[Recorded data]
- - - - -

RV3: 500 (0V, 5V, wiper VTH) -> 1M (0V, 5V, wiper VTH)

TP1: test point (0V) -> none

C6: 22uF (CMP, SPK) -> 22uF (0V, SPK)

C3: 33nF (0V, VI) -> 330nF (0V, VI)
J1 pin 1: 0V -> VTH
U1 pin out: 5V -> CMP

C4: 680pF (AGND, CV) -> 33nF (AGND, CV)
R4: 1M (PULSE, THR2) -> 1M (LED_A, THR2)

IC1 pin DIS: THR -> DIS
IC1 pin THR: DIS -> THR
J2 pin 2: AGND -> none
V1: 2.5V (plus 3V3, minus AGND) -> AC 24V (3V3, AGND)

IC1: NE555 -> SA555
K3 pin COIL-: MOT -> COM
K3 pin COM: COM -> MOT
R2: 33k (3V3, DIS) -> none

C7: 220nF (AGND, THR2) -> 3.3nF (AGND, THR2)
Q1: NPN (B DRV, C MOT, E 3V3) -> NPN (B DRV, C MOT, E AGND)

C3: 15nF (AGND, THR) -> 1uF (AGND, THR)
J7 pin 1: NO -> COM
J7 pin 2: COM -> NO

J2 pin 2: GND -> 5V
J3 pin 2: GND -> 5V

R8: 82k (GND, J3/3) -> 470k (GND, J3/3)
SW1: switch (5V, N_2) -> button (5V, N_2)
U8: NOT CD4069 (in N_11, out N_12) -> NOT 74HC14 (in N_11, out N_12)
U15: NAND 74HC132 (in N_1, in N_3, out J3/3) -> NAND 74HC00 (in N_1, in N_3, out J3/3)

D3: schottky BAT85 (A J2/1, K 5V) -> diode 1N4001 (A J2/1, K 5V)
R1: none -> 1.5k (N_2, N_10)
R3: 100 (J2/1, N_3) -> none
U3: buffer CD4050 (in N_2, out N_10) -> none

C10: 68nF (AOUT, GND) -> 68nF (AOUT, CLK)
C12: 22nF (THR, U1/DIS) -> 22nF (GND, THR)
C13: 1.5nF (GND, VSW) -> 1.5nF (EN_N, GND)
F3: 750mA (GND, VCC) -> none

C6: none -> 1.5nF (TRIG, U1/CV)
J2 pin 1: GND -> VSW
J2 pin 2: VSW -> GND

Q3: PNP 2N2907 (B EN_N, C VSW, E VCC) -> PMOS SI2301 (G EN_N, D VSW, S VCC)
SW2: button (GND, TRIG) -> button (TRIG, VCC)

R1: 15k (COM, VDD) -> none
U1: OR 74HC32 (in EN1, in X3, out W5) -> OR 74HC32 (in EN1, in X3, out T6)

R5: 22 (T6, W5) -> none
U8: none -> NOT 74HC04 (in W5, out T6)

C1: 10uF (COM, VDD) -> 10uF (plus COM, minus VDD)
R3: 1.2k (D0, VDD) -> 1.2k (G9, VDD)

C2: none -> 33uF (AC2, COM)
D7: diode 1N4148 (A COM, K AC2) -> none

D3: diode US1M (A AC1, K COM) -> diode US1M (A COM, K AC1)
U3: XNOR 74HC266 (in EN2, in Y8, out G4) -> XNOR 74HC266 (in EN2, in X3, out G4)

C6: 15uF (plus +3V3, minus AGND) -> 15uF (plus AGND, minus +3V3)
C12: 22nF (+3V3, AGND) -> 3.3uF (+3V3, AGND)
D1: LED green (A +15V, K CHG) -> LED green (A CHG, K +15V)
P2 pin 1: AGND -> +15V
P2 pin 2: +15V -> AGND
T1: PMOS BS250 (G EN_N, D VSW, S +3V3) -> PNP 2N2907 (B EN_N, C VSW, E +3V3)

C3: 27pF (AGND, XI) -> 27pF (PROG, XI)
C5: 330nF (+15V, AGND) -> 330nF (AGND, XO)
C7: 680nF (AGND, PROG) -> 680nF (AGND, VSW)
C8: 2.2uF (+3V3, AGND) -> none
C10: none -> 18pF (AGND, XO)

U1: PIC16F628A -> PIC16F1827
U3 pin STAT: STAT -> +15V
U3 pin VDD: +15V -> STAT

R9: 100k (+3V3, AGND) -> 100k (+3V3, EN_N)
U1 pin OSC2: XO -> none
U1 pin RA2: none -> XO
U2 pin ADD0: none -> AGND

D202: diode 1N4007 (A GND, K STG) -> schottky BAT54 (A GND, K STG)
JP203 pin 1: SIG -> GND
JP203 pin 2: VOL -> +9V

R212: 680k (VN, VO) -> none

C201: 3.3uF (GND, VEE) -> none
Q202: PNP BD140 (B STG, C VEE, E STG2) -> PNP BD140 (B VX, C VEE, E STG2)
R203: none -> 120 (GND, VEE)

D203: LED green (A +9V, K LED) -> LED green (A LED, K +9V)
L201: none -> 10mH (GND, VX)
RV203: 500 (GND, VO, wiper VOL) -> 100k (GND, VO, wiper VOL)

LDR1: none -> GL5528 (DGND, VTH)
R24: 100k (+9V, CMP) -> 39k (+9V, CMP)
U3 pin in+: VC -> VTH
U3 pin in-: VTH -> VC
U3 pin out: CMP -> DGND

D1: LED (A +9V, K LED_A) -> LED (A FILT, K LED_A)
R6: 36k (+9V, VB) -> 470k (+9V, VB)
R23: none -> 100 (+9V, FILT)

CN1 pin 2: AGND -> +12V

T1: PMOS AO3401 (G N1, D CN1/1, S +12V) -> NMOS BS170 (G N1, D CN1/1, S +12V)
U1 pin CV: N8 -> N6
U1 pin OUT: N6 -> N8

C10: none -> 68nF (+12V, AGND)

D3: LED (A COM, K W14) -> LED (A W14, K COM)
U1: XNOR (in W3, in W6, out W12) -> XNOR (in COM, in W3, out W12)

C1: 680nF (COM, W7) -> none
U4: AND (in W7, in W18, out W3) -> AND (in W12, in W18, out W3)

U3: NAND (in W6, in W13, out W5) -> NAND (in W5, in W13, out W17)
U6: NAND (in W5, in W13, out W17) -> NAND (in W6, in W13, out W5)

- - - - -

Output each entry exactly as written, leaving none out.

RV3: 500 (0V, 5V, wiper VTH) -> 1M (0V, 5V, wiper VTH)

TP1: test point (0V) -> none

C6: 22uF (CMP, SPK) -> 22uF (0V, SPK)

C3: 33nF (0V, VI) -> 330nF (0V, VI)
J1 pin 1: 0V -> VTH
U1 pin out: 5V -> CMP

C4: 680pF (AGND, CV) -> 33nF (AGND, CV)
R4: 1M (PULSE, THR2) -> 1M (LED_A, THR2)

IC1 pin DIS: THR -> DIS
IC1 pin THR: DIS -> THR
J2 pin 2: AGND -> none
V1: 2.5V (plus 3V3, minus AGND) -> AC 24V (3V3, AGND)

IC1: NE555 -> SA555
K3 pin COIL-: MOT -> COM
K3 pin COM: COM -> MOT
R2: 33k (3V3, DIS) -> none

C7: 220nF (AGND, THR2) -> 3.3nF (AGND, THR2)
Q1: NPN (B DRV, C MOT, E 3V3) -> NPN (B DRV, C MOT, E AGND)

C3: 15nF (AGND, THR) -> 1uF (AGND, THR)
J7 pin 1: NO -> COM
J7 pin 2: COM -> NO

J2 pin 2: GND -> 5V
J3 pin 2: GND -> 5V

R8: 82k (GND, J3/3) -> 470k (GND, J3/3)
SW1: switch (5V, N_2) -> button (5V, N_2)
U8: NOT CD4069 (in N_11, out N_12) -> NOT 74HC14 (in N_11, out N_12)
U15: NAND 74HC132 (in N_1, in N_3, out J3/3) -> NAND 74HC00 (in N_1, in N_3, out J3/3)

D3: schottky BAT85 (A J2/1, K 5V) -> diode 1N4001 (A J2/1, K 5V)
R1: none -> 1.5k (N_2, N_10)
R3: 100 (J2/1, N_3) -> none
U3: buffer CD4050 (in N_2, out N_10) -> none

C10: 68nF (AOUT, GND) -> 68nF (AOUT, CLK)
C12: 22nF (THR, U1/DIS) -> 22nF (GND, THR)
C13: 1.5nF (GND, VSW) -> 1.5nF (EN_N, GND)
F3: 750mA (GND, VCC) -> none

C6: none -> 1.5nF (TRIG, U1/CV)
J2 pin 1: GND -> VSW
J2 pin 2: VSW -> GND

Q3: PNP 2N2907 (B EN_N, C VSW, E VCC) -> PMOS SI2301 (G EN_N, D VSW, S VCC)
SW2: button (GND, TRIG) -> button (TRIG, VCC)

R1: 15k (COM, VDD) -> none
U1: OR 74HC32 (in EN1, in X3, out W5) -> OR 74HC32 (in EN1, in X3, out T6)

R5: 22 (T6, W5) -> none
U8: none -> NOT 74HC04 (in W5, out T6)

C1: 10uF (COM, VDD) -> 10uF (plus COM, minus VDD)
R3: 1.2k (D0, VDD) -> 1.2k (G9, VDD)

C2: none -> 33uF (AC2, COM)
D7: diode 1N4148 (A COM, K AC2) -> none

D3: diode US1M (A AC1, K COM) -> diode US1M (A COM, K AC1)
U3: XNOR 74HC266 (in EN2, in Y8, out G4) -> XNOR 74HC266 (in EN2, in X3, out G4)

C6: 15uF (plus +3V3, minus AGND) -> 15uF (plus AGND, minus +3V3)
C12: 22nF (+3V3, AGND) -> 3.3uF (+3V3, AGND)
D1: LED green (A +15V, K CHG) -> LED green (A CHG, K +15V)
P2 pin 1: AGND -> +15V
P2 pin 2: +15V -> AGND
T1: PMOS BS250 (G EN_N, D VSW, S +3V3) -> PNP 2N2907 (B EN_N, C VSW, E +3V3)

C3: 27pF (AGND, XI) -> 27pF (PROG, XI)
C5: 330nF (+15V, AGND) -> 330nF (AGND, XO)
C7: 680nF (AGND, PROG) -> 680nF (AGND, VSW)
C8: 2.2uF (+3V3, AGND) -> none
C10: none -> 18pF (AGND, XO)

U1: PIC16F628A -> PIC16F1827
U3 pin STAT: STAT -> +15V
U3 pin VDD: +15V -> STAT

R9: 100k (+3V3, AGND) -> 100k (+3V3, EN_N)
U1 pin OSC2: XO -> none
U1 pin RA2: none -> XO
U2 pin ADD0: none -> AGND

D202: diode 1N4007 (A GND, K STG) -> schottky BAT54 (A GND, K STG)
JP203 pin 1: SIG -> GND
JP203 pin 2: VOL -> +9V

R212: 680k (VN, VO) -> none

C201: 3.3uF (GND, VEE) -> none
Q202: PNP BD140 (B STG, C VEE, E STG2) -> PNP BD140 (B VX, C VEE, E STG2)
R203: none -> 120 (GND, VEE)

D203: LED green (A +9V, K LED) -> LED green (A LED, K +9V)
L201: none -> 10mH (GND, VX)
RV203: 500 (GND, VO, wiper VOL) -> 100k (GND, VO, wiper VOL)

LDR1: none -> GL5528 (DGND, VTH)
R24: 100k (+9V, CMP) -> 39k (+9V, CMP)
U3 pin in+: VC -> VTH
U3 pin in-: VTH -> VC
U3 pin out: CMP -> DGND

D1: LED (A +9V, K LED_A) -> LED (A FILT, K LED_A)
R6: 36k (+9V, VB) -> 470k (+9V, VB)
R23: none -> 100 (+9V, FILT)

CN1 pin 2: AGND -> +12V

T1: PMOS AO3401 (G N1, D CN1/1, S +12V) -> NMOS BS170 (G N1, D CN1/1, S +12V)
U1 pin CV: N8 -> N6
U1 pin OUT: N6 -> N8

C10: none -> 68nF (+12V, AGND)

D3: LED (A COM, K W14) -> LED (A W14, K COM)
U1: XNOR (in W3, in W6, out W12) -> XNOR (in COM, in W3, out W12)

C1: 680nF (COM, W7) -> none
U4: AND (in W7, in W18, out W3) -> AND (in W12, in W18, out W3)

U3: NAND (in W6, in W13, out W5) -> NAND (in W5, in W13, out W17)
U6: NAND (in W5, in W13, out W17) -> NAND (in W6, in W13, out W5)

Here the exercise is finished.